§ **HOW TO COMPLETE THIS TASK**:
Copy out, word for word, the lines starting at the one containing "Question: Is purple cotton shirt at center positioned" and ending at the one containing "The green leafy bush at upper center is closer", with both of those lines included. Omit the pictures from your answer.

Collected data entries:

---

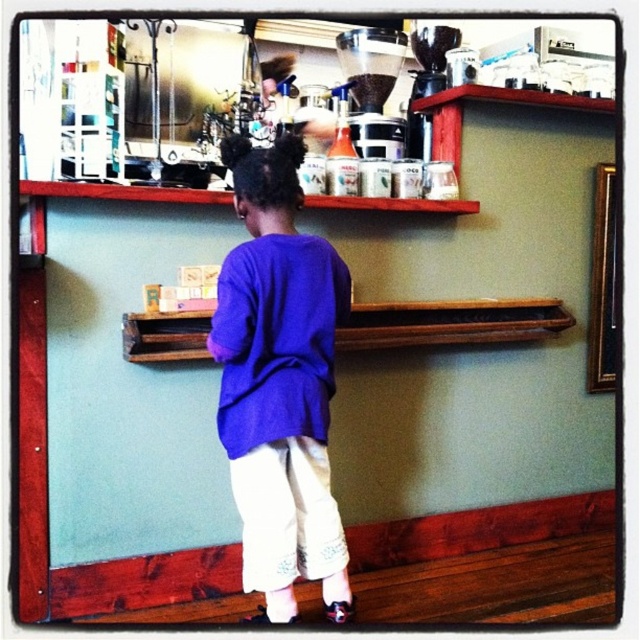
Question: Which of the following is the closest to the observer?

Choices:
 (A) (371, 88)
 (B) (339, 602)

Answer: (B)

Question: Which object appears farthest from the camera in this image?

Choices:
 (A) matte black coffee grinder at upper center
 (B) purple cotton shirt at center

Answer: (A)

Question: Does purple cotton shirt at center have a greater width compared to matte black coffee grinder at upper center?

Choices:
 (A) yes
 (B) no

Answer: (A)

Question: Is purple cotton shirt at center positioned at the back of matte black coffee grinder at upper center?

Choices:
 (A) no
 (B) yes

Answer: (A)

Question: Is purple cotton shirt at center in front of matte black coffee grinder at upper center?

Choices:
 (A) yes
 (B) no

Answer: (A)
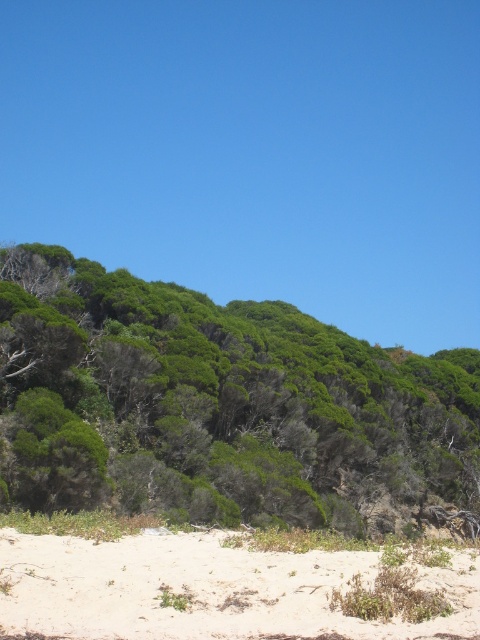
You are a landscape architect designing a walking path. You need to decide between placing it near the green leafy bush at upper center or the white sandy beach at lower center. Which location has a wider area to accommodate the path?

The green leafy bush at upper center might be wider than the white sandy beach at lower center, so it could provide a wider area for the path.

You are standing at the bottom of the hill looking up. You see the green leafy bush at upper center and the white sandy beach at lower center. Which object is closer to you?

The green leafy bush at upper center is closer to you than the white sandy beach at lower center because the white sandy beach at lower center is behind the green leafy bush at upper center.

You are planning to plant a new tree in the white sandy beach at lower center. Considering the size of the green leafy bush at upper center, which is larger than the beach, do you think the beach has enough space for the new tree?

The green leafy bush at upper center is larger in size than the white sandy beach at lower center. Since the beach is smaller, there may not be enough space to plant a new tree there.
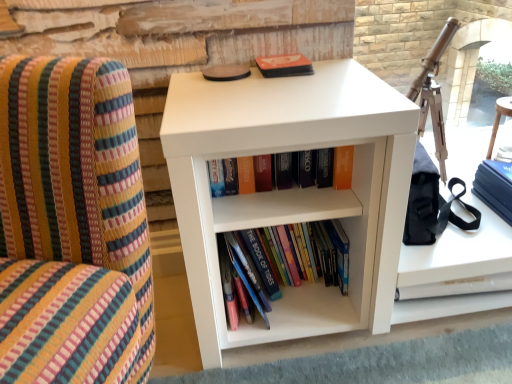
The image size is (512, 384). Find the location of `free space in front of matte orange paperback book at upper center, marked as the first paperback book in a left-to-right arrangement`. free space in front of matte orange paperback book at upper center, marked as the first paperback book in a left-to-right arrangement is located at coordinates point(296,93).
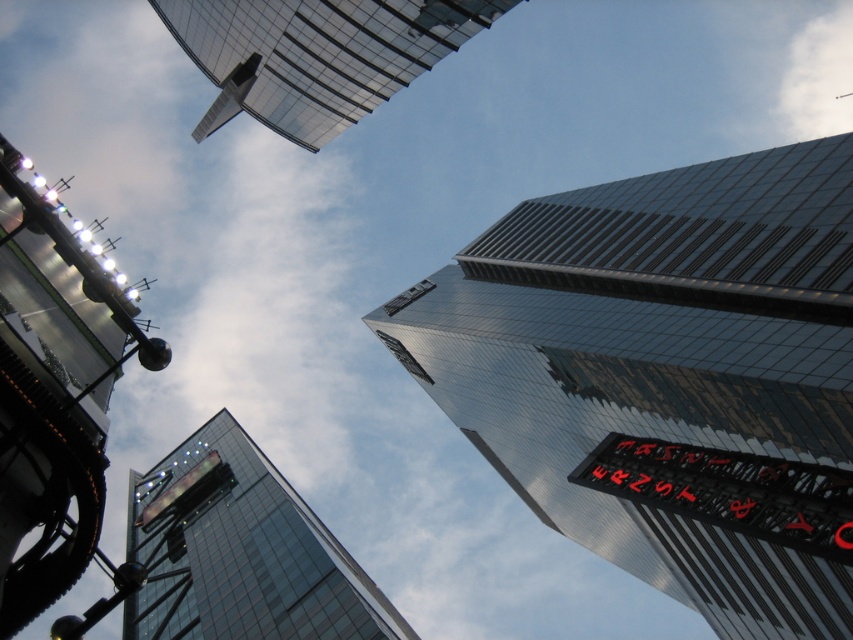
Question: Is shiny glass skyscraper at upper right wider than transparent glass tower at upper center?

Choices:
 (A) yes
 (B) no

Answer: (A)

Question: Which of the following is the farthest from the observer?

Choices:
 (A) red led sign at right
 (B) shiny glass skyscraper at upper right
 (C) transparent glass tower at upper center

Answer: (C)

Question: Among these objects, which one is nearest to the camera?

Choices:
 (A) transparent glass tower at center
 (B) red led sign at right
 (C) metallic glass tower at upper left
 (D) transparent glass tower at upper center

Answer: (C)

Question: Does shiny glass skyscraper at upper right have a greater width compared to transparent glass tower at center?

Choices:
 (A) no
 (B) yes

Answer: (A)

Question: Which point is farther to the camera?

Choices:
 (A) red led sign at right
 (B) metallic glass tower at upper left
 (C) transparent glass tower at upper center
 (D) shiny glass skyscraper at upper right

Answer: (C)

Question: Does metallic glass tower at upper left appear on the left side of red led sign at right?

Choices:
 (A) no
 (B) yes

Answer: (B)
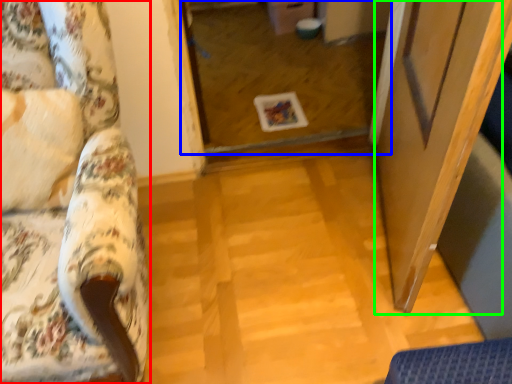
Question: Which object is positioned farthest from furniture (highlighted by a red box)? Select from glass door (highlighted by a blue box) and screen door (highlighted by a green box).

Choices:
 (A) glass door
 (B) screen door

Answer: (A)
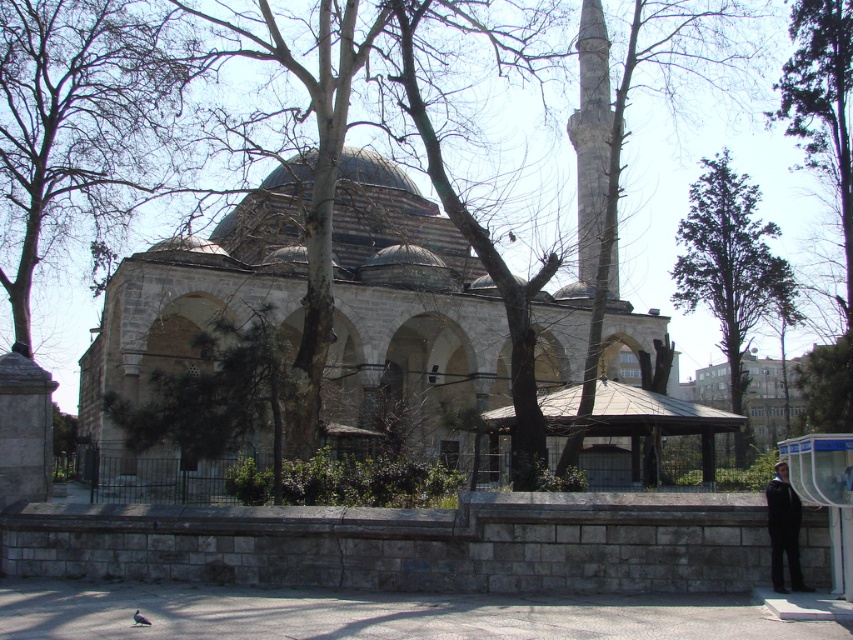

---

§ **EXPECTED ANSWER**:
Question: Is purple cotton shirt at center positioned at the back of matte black coffee grinder at upper center?

Choices:
 (A) no
 (B) yes

Answer: (A)

Question: Is purple cotton shirt at center in front of matte black coffee grinder at upper center?

Choices:
 (A) yes
 (B) no

Answer: (A)
You are a landscape architect designing a walking path. You need to decide between placing it near the green leafy bush at upper center or the white sandy beach at lower center. Which location has a wider area to accommodate the path?

The green leafy bush at upper center might be wider than the white sandy beach at lower center, so it could provide a wider area for the path.

You are standing at the bottom of the hill looking up. You see the green leafy bush at upper center and the white sandy beach at lower center. Which object is closer to you?

The green leafy bush at upper center is closer to you than the white sandy beach at lower center because the white sandy beach at lower center is behind the green leafy bush at upper center.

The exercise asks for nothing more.